* [Problem requirements]
Across the records below, count the lines that contain "plus" and write down only the count.
[[ Task input, beginning ]]
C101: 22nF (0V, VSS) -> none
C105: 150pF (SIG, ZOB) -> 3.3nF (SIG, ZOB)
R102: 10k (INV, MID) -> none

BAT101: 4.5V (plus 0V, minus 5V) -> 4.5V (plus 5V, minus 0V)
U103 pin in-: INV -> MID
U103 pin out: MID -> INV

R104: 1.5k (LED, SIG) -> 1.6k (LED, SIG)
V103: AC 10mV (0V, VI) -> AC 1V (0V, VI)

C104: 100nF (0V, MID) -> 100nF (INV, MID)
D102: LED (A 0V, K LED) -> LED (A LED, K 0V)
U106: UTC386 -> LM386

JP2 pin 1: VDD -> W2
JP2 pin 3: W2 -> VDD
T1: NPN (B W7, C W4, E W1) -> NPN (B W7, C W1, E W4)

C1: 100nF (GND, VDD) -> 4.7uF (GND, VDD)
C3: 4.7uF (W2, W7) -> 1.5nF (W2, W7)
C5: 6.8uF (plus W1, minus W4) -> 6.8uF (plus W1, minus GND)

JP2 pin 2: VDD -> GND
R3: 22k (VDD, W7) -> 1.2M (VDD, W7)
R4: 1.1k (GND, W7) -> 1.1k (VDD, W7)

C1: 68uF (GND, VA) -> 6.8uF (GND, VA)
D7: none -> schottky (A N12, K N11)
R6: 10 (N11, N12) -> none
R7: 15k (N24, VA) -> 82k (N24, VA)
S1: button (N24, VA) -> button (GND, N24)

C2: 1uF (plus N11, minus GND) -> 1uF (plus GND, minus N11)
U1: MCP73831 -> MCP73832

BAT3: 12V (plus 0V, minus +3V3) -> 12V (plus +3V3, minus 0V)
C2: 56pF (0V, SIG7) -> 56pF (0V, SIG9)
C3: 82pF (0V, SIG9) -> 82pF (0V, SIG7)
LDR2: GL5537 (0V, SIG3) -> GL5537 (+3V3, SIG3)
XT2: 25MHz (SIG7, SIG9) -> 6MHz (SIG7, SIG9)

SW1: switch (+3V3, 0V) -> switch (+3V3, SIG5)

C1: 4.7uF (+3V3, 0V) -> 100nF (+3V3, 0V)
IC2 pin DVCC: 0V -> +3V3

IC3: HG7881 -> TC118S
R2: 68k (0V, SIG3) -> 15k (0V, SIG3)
[[ Task input, end ]]
* [Task result]
4